## Activity:
Images don't belong in the copy. Output the rest of the data exactly.

*** Recorded information Section Begins ***

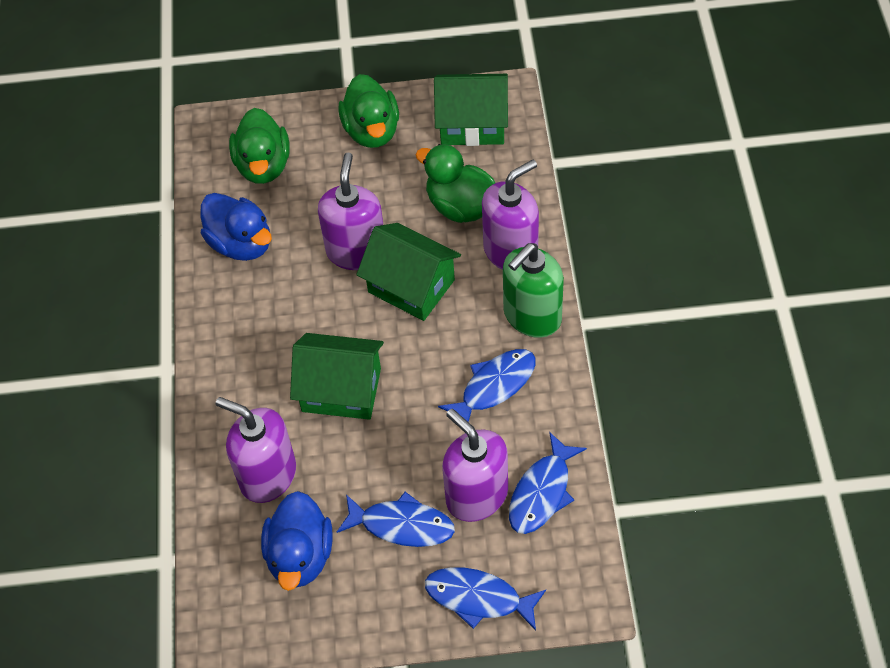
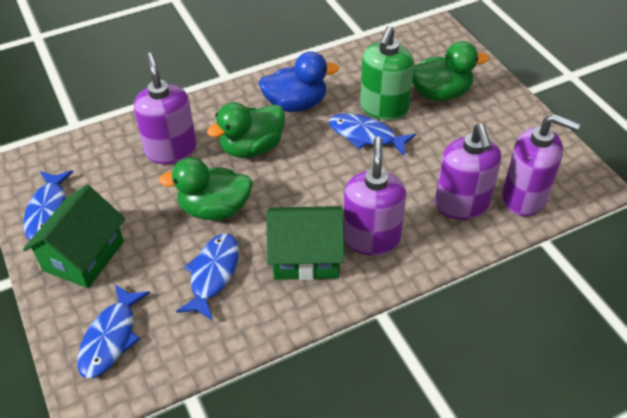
blue duck: 2 -> 1
green house: 3 -> 2

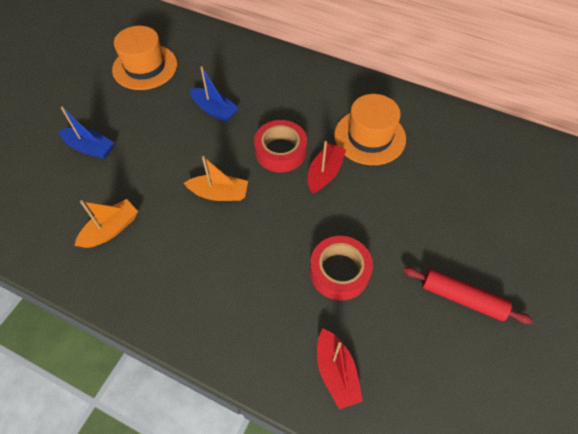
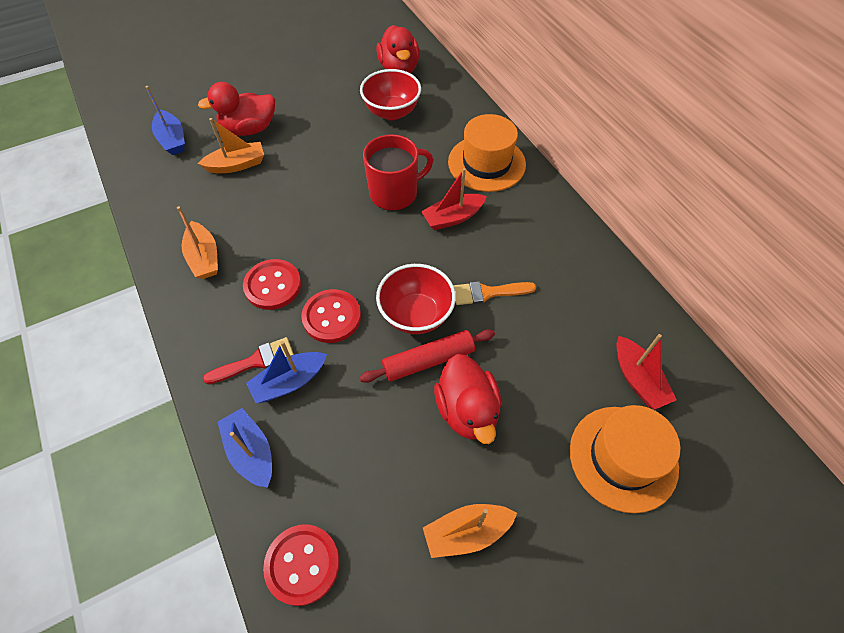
blue boat: 2 -> 3
orange boat: 2 -> 3
orange brush: 0 -> 1
red bowl: 0 -> 2
red brush: 0 -> 1
red button: 0 -> 3
red duck: 0 -> 3
red mug: 0 -> 1
red tape: 2 -> 0

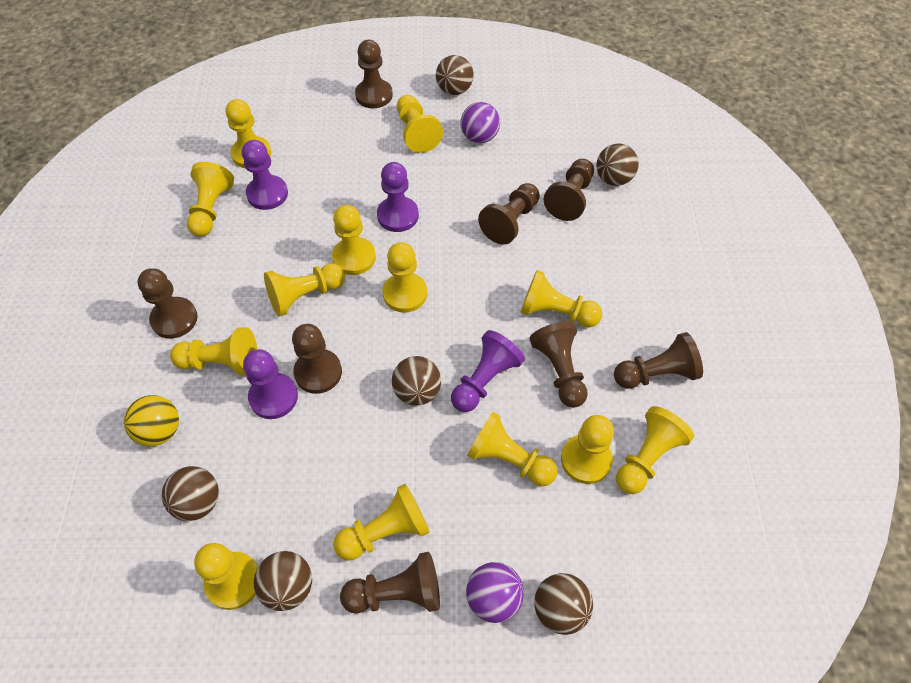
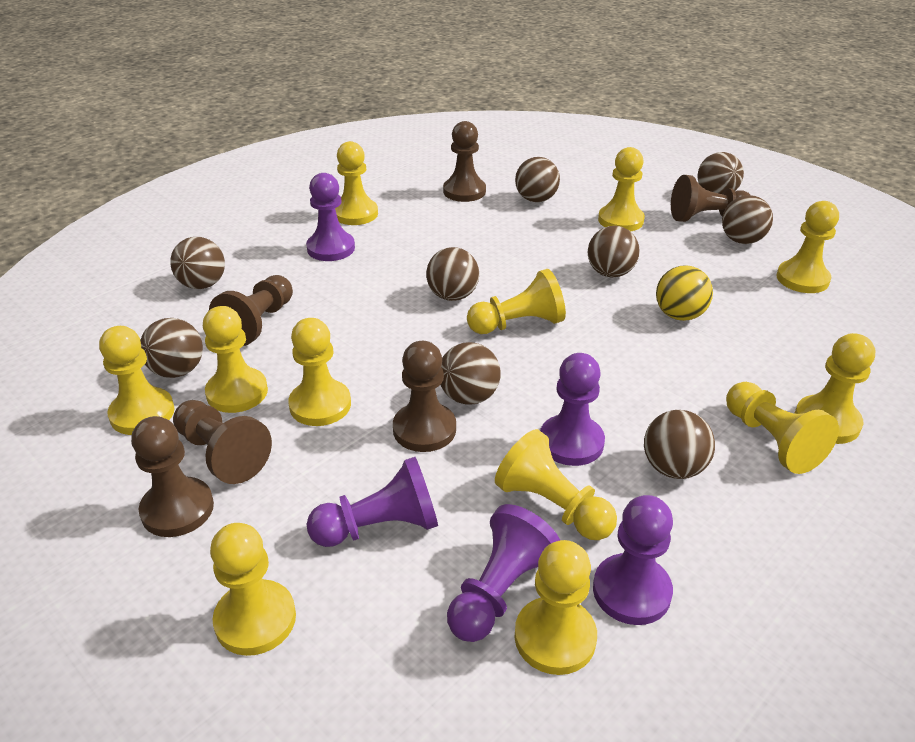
brown ball: 6 -> 9
brown pawn: 8 -> 6
purple ball: 2 -> 0
purple pawn: 4 -> 5
yellow pawn: 13 -> 12

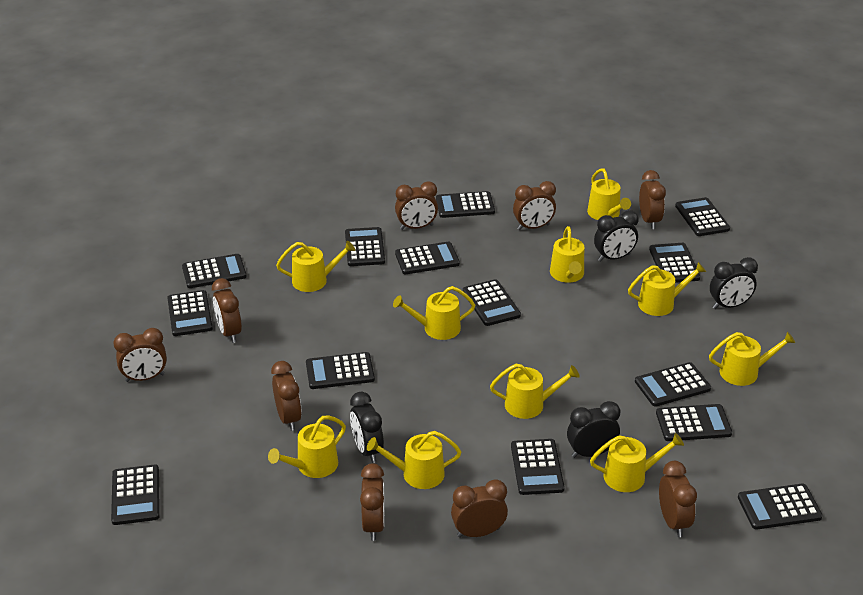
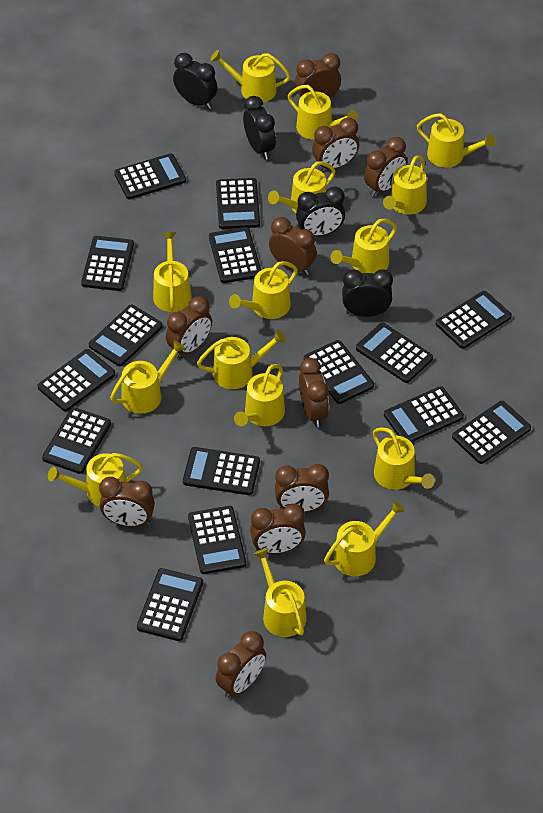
black calculator: 14 -> 15
brown clock: 9 -> 10
yellow watering can: 10 -> 15

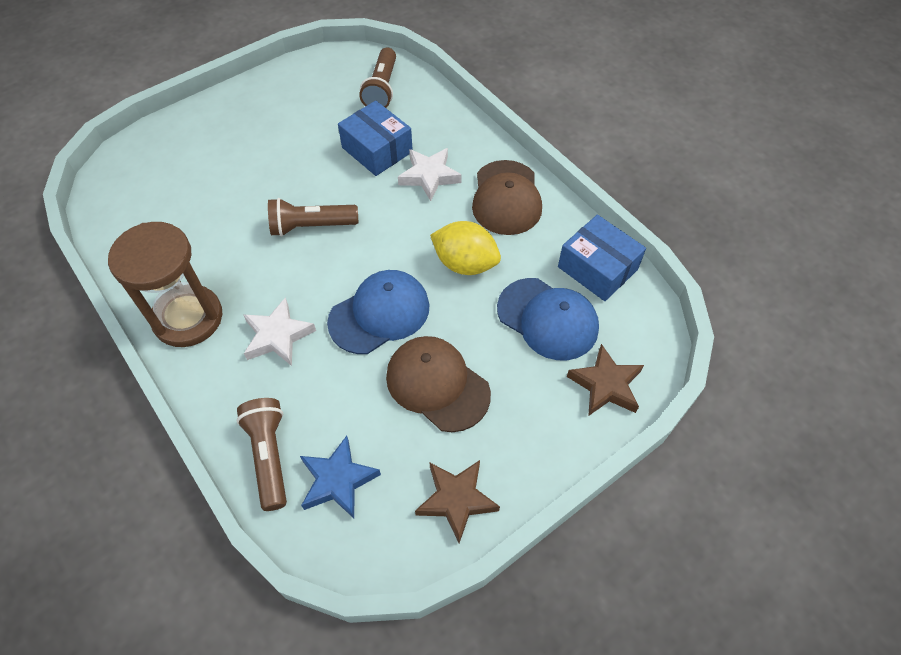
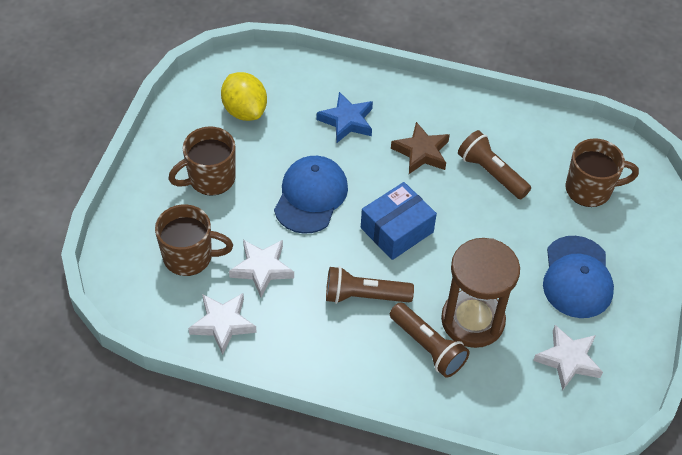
blue box: 2 -> 1
brown cap: 2 -> 0
brown mug: 0 -> 3
brown star: 2 -> 1
white star: 2 -> 3

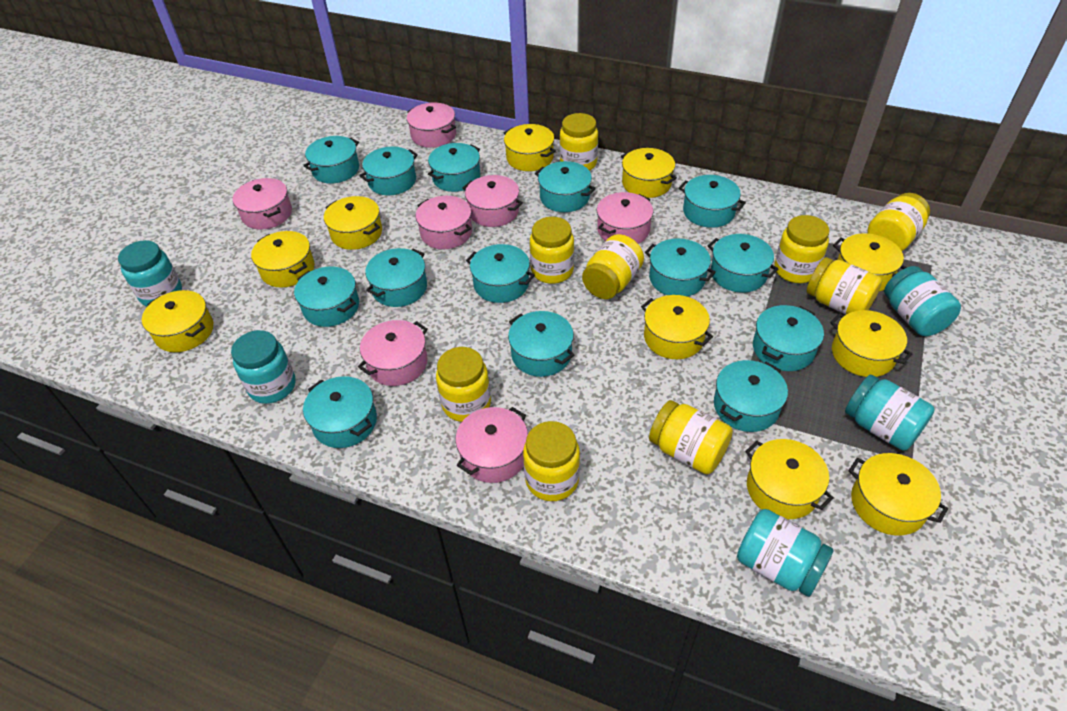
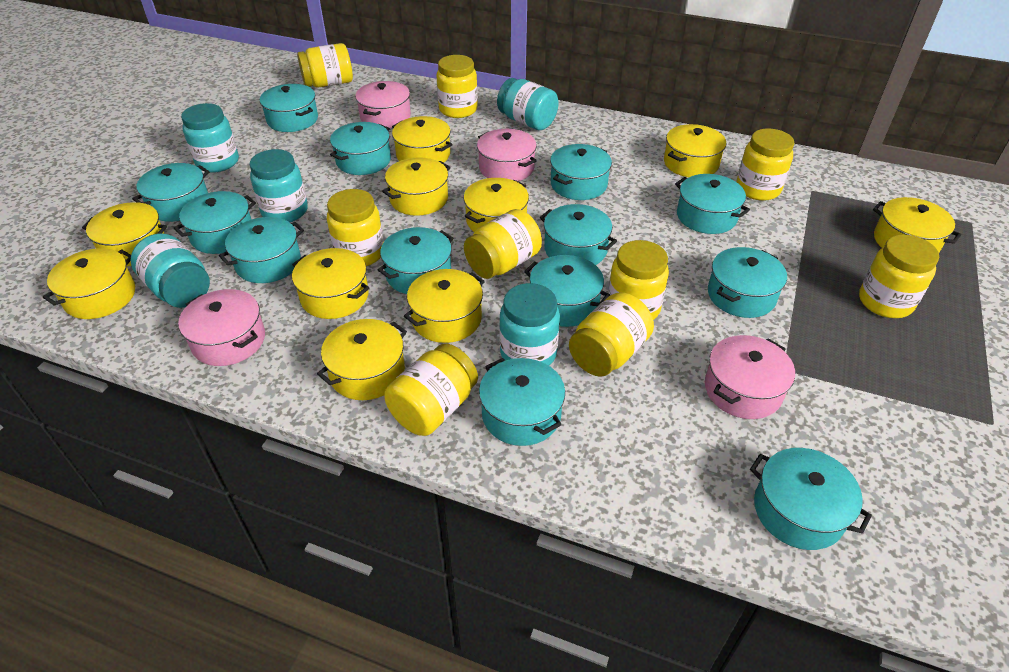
pink pot: 7 -> 4
turquoise pot: 14 -> 13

*** Recorded information Section Ends ***

## Output for this exercise:
blue duck: 2 -> 1
green house: 3 -> 2

blue boat: 2 -> 3
orange boat: 2 -> 3
orange brush: 0 -> 1
red bowl: 0 -> 2
red brush: 0 -> 1
red button: 0 -> 3
red duck: 0 -> 3
red mug: 0 -> 1
red tape: 2 -> 0

brown ball: 6 -> 9
brown pawn: 8 -> 6
purple ball: 2 -> 0
purple pawn: 4 -> 5
yellow pawn: 13 -> 12

black calculator: 14 -> 15
brown clock: 9 -> 10
yellow watering can: 10 -> 15

blue box: 2 -> 1
brown cap: 2 -> 0
brown mug: 0 -> 3
brown star: 2 -> 1
white star: 2 -> 3

pink pot: 7 -> 4
turquoise pot: 14 -> 13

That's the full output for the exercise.